* EXERCISE GOAL:
Produce an exact copy of the lines from the line containing "ENC pin SW: none -> 2" through the last line of the entries below, and only those lines.

★ ★ ★ ★

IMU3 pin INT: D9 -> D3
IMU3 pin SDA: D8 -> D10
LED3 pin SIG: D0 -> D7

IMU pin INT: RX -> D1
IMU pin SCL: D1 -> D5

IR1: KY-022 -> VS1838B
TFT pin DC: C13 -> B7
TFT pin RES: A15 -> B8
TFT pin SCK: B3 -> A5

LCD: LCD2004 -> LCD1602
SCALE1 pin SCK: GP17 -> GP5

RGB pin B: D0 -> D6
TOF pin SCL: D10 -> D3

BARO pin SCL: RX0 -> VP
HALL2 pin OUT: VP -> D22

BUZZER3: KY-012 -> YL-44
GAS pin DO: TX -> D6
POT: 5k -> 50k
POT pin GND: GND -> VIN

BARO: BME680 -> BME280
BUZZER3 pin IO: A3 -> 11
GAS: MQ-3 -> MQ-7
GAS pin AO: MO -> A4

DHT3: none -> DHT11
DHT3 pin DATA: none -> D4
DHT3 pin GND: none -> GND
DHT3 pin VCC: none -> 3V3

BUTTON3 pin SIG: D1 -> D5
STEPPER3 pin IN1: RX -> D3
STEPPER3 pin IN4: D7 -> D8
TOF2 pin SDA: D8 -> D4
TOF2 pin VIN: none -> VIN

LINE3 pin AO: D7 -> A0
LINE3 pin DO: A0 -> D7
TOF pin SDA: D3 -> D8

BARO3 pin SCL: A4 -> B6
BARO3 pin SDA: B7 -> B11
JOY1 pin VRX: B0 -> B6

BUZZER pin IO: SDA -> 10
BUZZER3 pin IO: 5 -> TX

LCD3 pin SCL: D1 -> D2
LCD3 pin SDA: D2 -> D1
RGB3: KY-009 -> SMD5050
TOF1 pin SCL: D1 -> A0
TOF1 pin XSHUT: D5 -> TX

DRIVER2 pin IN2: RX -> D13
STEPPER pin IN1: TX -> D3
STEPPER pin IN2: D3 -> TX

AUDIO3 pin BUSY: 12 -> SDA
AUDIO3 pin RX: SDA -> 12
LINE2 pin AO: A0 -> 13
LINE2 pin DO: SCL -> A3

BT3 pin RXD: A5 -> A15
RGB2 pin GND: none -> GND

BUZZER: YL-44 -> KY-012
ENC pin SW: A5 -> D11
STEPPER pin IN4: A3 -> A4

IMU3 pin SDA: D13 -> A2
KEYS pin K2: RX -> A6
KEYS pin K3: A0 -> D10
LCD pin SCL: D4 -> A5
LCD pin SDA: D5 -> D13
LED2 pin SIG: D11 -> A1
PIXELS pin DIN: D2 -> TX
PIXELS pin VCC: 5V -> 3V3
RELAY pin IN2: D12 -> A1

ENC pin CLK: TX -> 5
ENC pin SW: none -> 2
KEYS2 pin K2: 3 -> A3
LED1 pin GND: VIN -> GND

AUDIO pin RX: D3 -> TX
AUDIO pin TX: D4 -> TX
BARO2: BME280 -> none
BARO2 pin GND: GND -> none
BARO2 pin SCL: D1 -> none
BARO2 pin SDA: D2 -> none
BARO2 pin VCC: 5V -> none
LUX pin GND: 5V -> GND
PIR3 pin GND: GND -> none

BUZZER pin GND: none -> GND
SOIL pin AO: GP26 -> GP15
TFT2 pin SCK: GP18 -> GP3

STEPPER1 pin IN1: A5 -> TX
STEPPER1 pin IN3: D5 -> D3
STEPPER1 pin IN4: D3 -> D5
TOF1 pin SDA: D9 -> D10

★ ★ ★ ★

* SOLUTION TO THE PROBLEM:
ENC pin SW: none -> 2
KEYS2 pin K2: 3 -> A3
LED1 pin GND: VIN -> GND

AUDIO pin RX: D3 -> TX
AUDIO pin TX: D4 -> TX
BARO2: BME280 -> none
BARO2 pin GND: GND -> none
BARO2 pin SCL: D1 -> none
BARO2 pin SDA: D2 -> none
BARO2 pin VCC: 5V -> none
LUX pin GND: 5V -> GND
PIR3 pin GND: GND -> none

BUZZER pin GND: none -> GND
SOIL pin AO: GP26 -> GP15
TFT2 pin SCK: GP18 -> GP3

STEPPER1 pin IN1: A5 -> TX
STEPPER1 pin IN3: D5 -> D3
STEPPER1 pin IN4: D3 -> D5
TOF1 pin SDA: D9 -> D10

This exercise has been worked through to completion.